Scene comparison data:
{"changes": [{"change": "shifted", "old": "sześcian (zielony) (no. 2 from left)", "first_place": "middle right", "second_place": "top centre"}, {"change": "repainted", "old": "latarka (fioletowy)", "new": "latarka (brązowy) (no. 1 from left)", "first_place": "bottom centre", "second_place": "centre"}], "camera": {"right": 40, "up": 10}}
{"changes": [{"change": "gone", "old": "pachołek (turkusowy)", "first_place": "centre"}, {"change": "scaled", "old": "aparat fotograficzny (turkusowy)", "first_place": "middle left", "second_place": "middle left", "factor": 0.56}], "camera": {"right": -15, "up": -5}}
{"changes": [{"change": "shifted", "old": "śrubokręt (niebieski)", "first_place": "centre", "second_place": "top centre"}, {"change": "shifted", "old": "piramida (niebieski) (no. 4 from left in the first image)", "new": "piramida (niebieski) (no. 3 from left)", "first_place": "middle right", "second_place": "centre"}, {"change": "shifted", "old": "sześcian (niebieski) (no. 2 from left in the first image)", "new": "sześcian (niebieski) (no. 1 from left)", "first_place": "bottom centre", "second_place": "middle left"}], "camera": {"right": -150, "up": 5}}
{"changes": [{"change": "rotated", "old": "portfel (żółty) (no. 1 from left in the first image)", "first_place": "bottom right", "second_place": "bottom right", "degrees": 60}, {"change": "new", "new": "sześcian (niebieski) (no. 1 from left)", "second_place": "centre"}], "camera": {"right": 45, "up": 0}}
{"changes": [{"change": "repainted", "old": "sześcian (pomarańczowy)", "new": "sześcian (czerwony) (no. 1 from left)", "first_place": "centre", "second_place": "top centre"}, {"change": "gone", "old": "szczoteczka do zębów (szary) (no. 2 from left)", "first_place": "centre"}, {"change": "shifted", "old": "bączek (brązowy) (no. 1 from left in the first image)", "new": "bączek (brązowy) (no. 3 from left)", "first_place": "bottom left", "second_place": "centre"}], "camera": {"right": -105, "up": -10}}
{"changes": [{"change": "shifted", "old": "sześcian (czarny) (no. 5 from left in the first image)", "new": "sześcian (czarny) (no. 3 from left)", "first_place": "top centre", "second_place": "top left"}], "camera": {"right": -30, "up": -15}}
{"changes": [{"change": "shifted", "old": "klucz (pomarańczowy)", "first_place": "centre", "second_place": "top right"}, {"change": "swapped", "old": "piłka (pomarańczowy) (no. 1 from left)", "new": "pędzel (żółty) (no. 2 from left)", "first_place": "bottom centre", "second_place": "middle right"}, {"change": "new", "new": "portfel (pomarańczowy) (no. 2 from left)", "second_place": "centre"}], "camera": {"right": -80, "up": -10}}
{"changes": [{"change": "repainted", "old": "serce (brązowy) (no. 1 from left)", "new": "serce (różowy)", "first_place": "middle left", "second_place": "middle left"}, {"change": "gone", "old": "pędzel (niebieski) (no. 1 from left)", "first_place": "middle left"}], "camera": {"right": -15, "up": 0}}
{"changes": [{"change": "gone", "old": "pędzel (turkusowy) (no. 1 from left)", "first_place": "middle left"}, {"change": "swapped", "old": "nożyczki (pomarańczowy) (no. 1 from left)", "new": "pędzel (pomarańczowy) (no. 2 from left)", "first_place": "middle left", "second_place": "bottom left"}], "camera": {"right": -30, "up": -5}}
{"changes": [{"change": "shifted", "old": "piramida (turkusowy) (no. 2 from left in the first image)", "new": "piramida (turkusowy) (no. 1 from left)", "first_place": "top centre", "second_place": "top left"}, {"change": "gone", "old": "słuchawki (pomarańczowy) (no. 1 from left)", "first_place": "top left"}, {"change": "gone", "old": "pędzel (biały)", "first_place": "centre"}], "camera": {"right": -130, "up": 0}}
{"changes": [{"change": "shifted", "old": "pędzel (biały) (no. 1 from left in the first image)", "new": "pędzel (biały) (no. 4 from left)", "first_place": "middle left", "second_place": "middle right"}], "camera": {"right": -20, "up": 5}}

» Exercise description:
Reproduce the data shown above in its entirety, keeping each word as it is.

» Solution below:
{"changes": [{"change": "shifted", "old": "sześcian (zielony) (no. 2 from left)", "first_place": "middle right", "second_place": "top centre"}, {"change": "repainted", "old": "latarka (fioletowy)", "new": "latarka (brązowy) (no. 1 from left)", "first_place": "bottom centre", "second_place": "centre"}], "camera": {"right": 40, "up": 10}}
{"changes": [{"change": "gone", "old": "pachołek (turkusowy)", "first_place": "centre"}, {"change": "scaled", "old": "aparat fotograficzny (turkusowy)", "first_place": "middle left", "second_place": "middle left", "factor": 0.56}], "camera": {"right": -15, "up": -5}}
{"changes": [{"change": "shifted", "old": "śrubokręt (niebieski)", "first_place": "centre", "second_place": "top centre"}, {"change": "shifted", "old": "piramida (niebieski) (no. 4 from left in the first image)", "new": "piramida (niebieski) (no. 3 from left)", "first_place": "middle right", "second_place": "centre"}, {"change": "shifted", "old": "sześcian (niebieski) (no. 2 from left in the first image)", "new": "sześcian (niebieski) (no. 1 from left)", "first_place": "bottom centre", "second_place": "middle left"}], "camera": {"right": -150, "up": 5}}
{"changes": [{"change": "rotated", "old": "portfel (żółty) (no. 1 from left in the first image)", "first_place": "bottom right", "second_place": "bottom right", "degrees": 60}, {"change": "new", "new": "sześcian (niebieski) (no. 1 from left)", "second_place": "centre"}], "camera": {"right": 45, "up": 0}}
{"changes": [{"change": "repainted", "old": "sześcian (pomarańczowy)", "new": "sześcian (czerwony) (no. 1 from left)", "first_place": "centre", "second_place": "top centre"}, {"change": "gone", "old": "szczoteczka do zębów (szary) (no. 2 from left)", "first_place": "centre"}, {"change": "shifted", "old": "bączek (brązowy) (no. 1 from left in the first image)", "new": "bączek (brązowy) (no. 3 from left)", "first_place": "bottom left", "second_place": "centre"}], "camera": {"right": -105, "up": -10}}
{"changes": [{"change": "shifted", "old": "sześcian (czarny) (no. 5 from left in the first image)", "new": "sześcian (czarny) (no. 3 from left)", "first_place": "top centre", "second_place": "top left"}], "camera": {"right": -30, "up": -15}}
{"changes": [{"change": "shifted", "old": "klucz (pomarańczowy)", "first_place": "centre", "second_place": "top right"}, {"change": "swapped", "old": "piłka (pomarańczowy) (no. 1 from left)", "new": "pędzel (żółty) (no. 2 from left)", "first_place": "bottom centre", "second_place": "middle right"}, {"change": "new", "new": "portfel (pomarańczowy) (no. 2 from left)", "second_place": "centre"}], "camera": {"right": -80, "up": -10}}
{"changes": [{"change": "repainted", "old": "serce (brązowy) (no. 1 from left)", "new": "serce (różowy)", "first_place": "middle left", "second_place": "middle left"}, {"change": "gone", "old": "pędzel (niebieski) (no. 1 from left)", "first_place": "middle left"}], "camera": {"right": -15, "up": 0}}
{"changes": [{"change": "gone", "old": "pędzel (turkusowy) (no. 1 from left)", "first_place": "middle left"}, {"change": "swapped", "old": "nożyczki (pomarańczowy) (no. 1 from left)", "new": "pędzel (pomarańczowy) (no. 2 from left)", "first_place": "middle left", "second_place": "bottom left"}], "camera": {"right": -30, "up": -5}}
{"changes": [{"change": "shifted", "old": "piramida (turkusowy) (no. 2 from left in the first image)", "new": "piramida (turkusowy) (no. 1 from left)", "first_place": "top centre", "second_place": "top left"}, {"change": "gone", "old": "słuchawki (pomarańczowy) (no. 1 from left)", "first_place": "top left"}, {"change": "gone", "old": "pędzel (biały)", "first_place": "centre"}], "camera": {"right": -130, "up": 0}}
{"changes": [{"change": "shifted", "old": "pędzel (biały) (no. 1 from left in the first image)", "new": "pędzel (biały) (no. 4 from left)", "first_place": "middle left", "second_place": "middle right"}], "camera": {"right": -20, "up": 5}}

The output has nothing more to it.